***** DATA EXTRACT *****

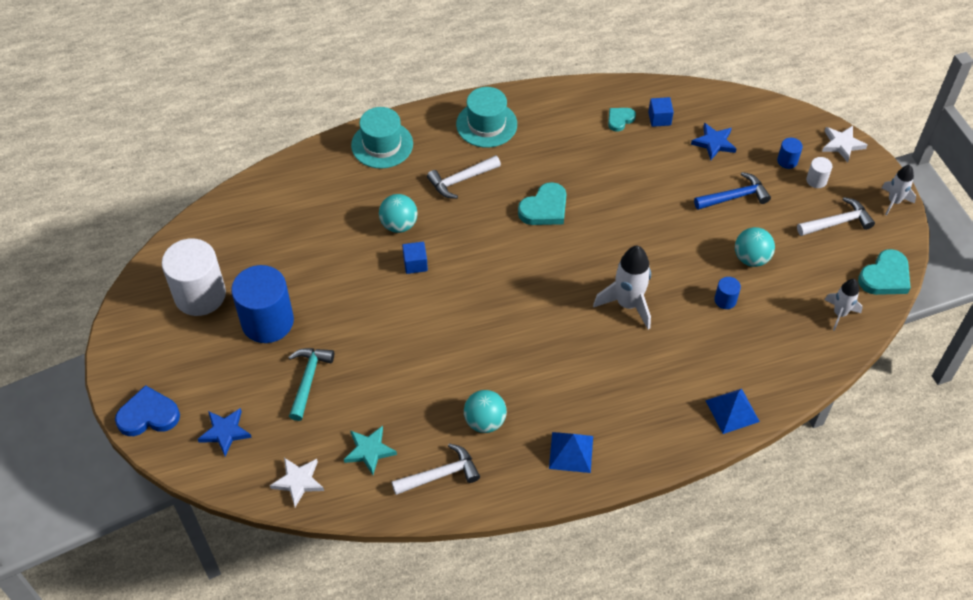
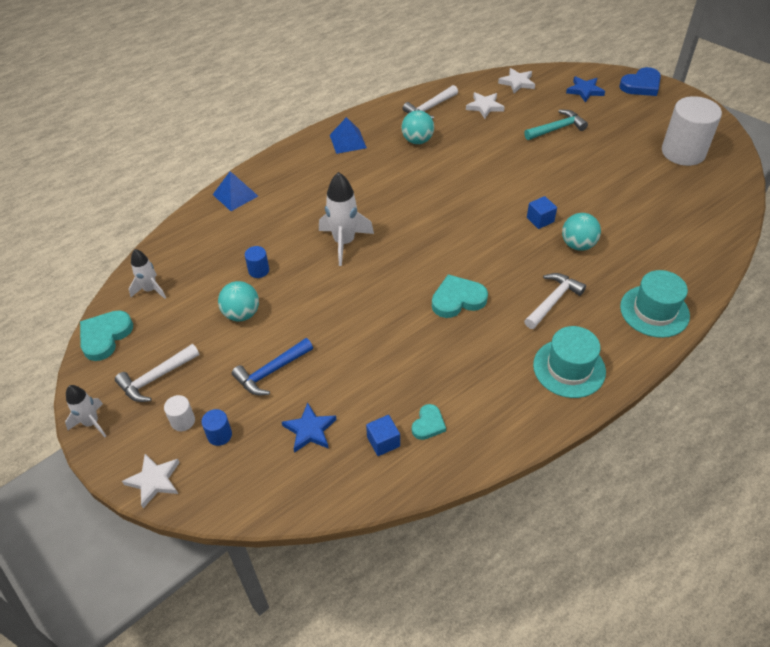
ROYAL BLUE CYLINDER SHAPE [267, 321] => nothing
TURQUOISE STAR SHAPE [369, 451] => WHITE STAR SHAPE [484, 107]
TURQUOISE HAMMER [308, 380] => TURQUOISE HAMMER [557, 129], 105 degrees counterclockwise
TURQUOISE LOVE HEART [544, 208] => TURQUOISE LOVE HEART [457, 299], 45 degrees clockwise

*****

Your task is to copy each line of the data above that holds "TURQUOISE".

__EXERCISE SOLUTION__:
TURQUOISE STAR SHAPE [369, 451] => WHITE STAR SHAPE [484, 107]
TURQUOISE HAMMER [308, 380] => TURQUOISE HAMMER [557, 129], 105 degrees counterclockwise
TURQUOISE LOVE HEART [544, 208] => TURQUOISE LOVE HEART [457, 299], 45 degrees clockwise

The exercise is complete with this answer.